[Object transformation records]
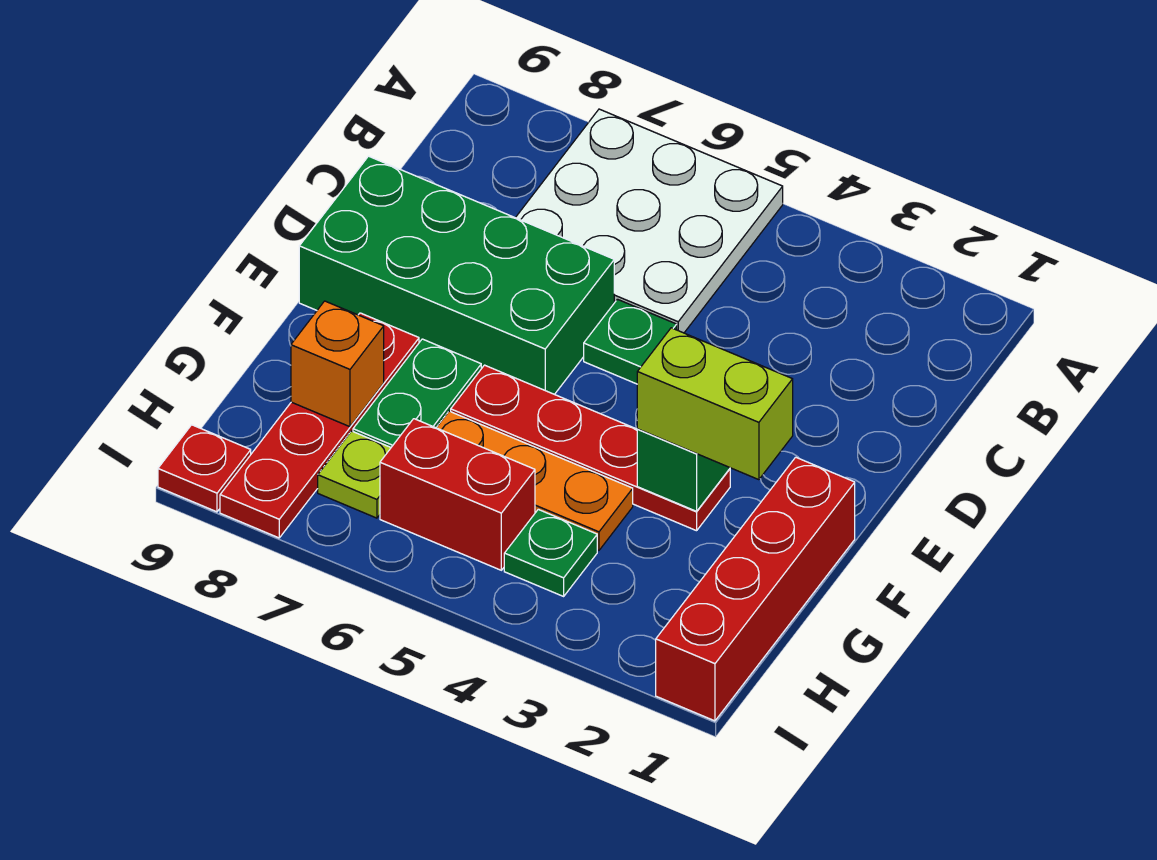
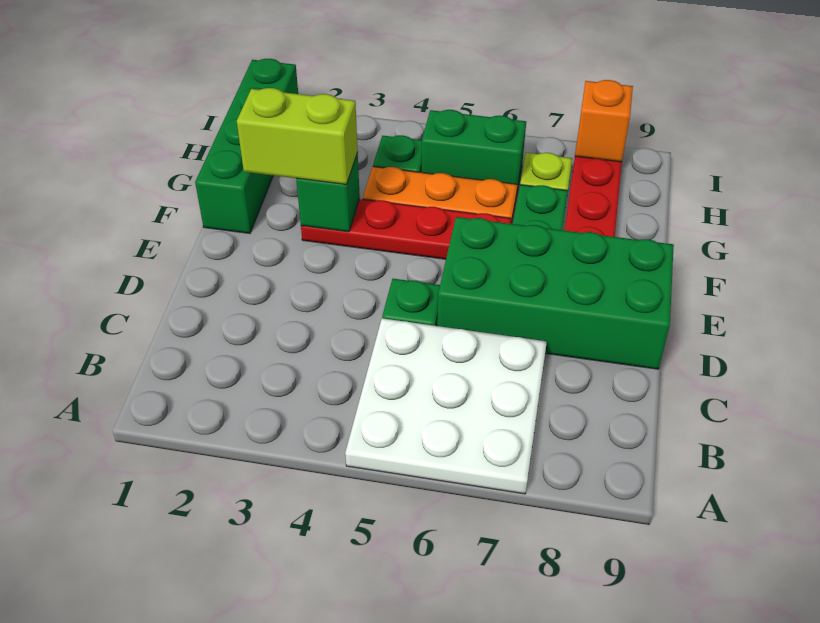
red brick F1:I1 level 1 -> green brick F1:I1 level 1
orange brick G8 level 2 -> orange brick I8 level 2
red brick H5:H6 level 1 -> green brick H5:H6 level 1
red plate I9 level 1 -> none

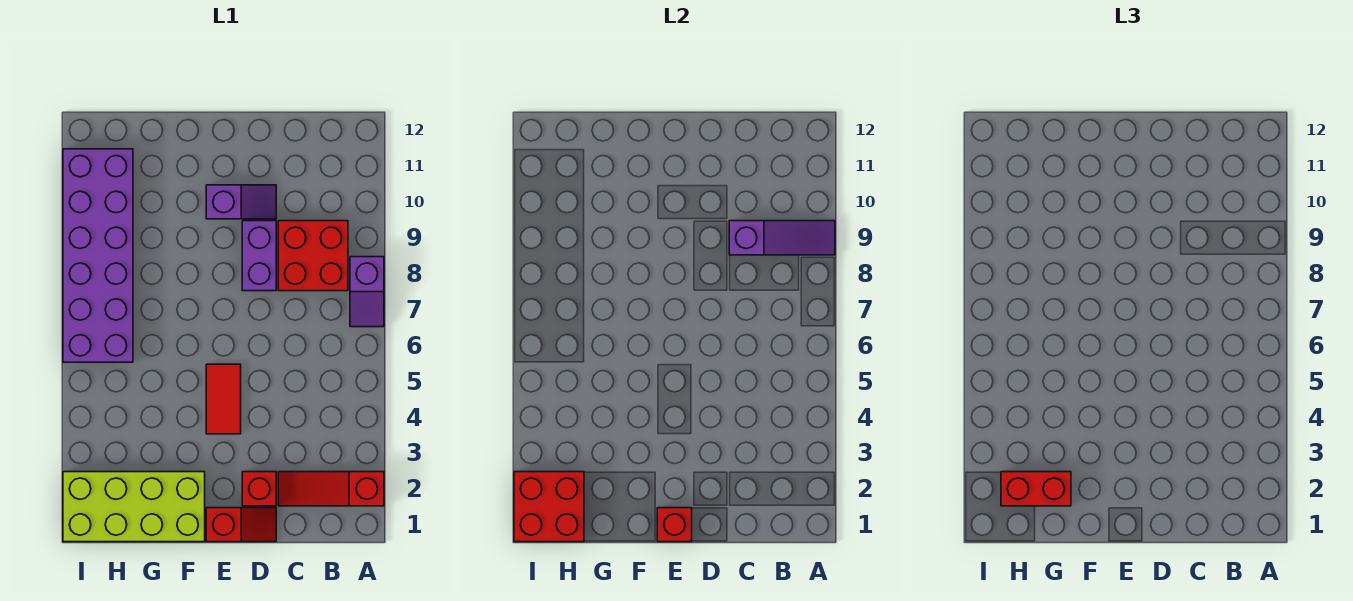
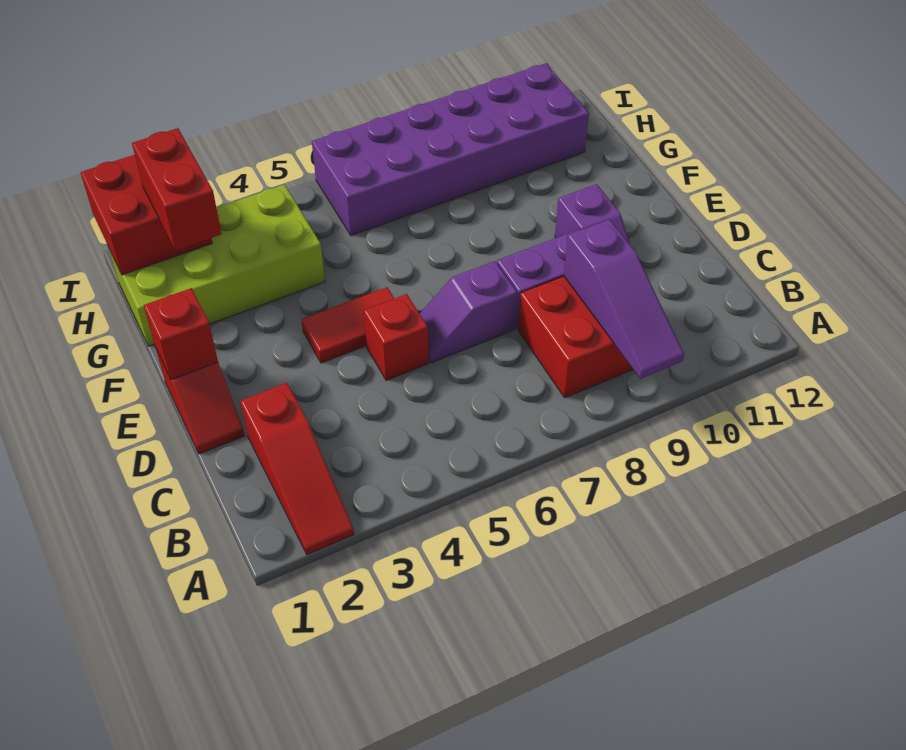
red slope A2:C2 level 1 top A -> red slope A2:C2 level 1 top C
purple slope A7:A8 level 1 top 8 -> purple slope D6:D7 level 1 top 7
red brick D2 level 1 -> red brick D5 level 1
lime brick F1:I2 level 1 -> lime brick G1:H4 level 1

Task brief => Write out the records above exactly as they appear, leaving out any pictures.

Output for this exercise =>
red brick F1:I1 level 1 -> green brick F1:I1 level 1
orange brick G8 level 2 -> orange brick I8 level 2
red brick H5:H6 level 1 -> green brick H5:H6 level 1
red plate I9 level 1 -> none

red slope A2:C2 level 1 top A -> red slope A2:C2 level 1 top C
purple slope A7:A8 level 1 top 8 -> purple slope D6:D7 level 1 top 7
red brick D2 level 1 -> red brick D5 level 1
lime brick F1:I2 level 1 -> lime brick G1:H4 level 1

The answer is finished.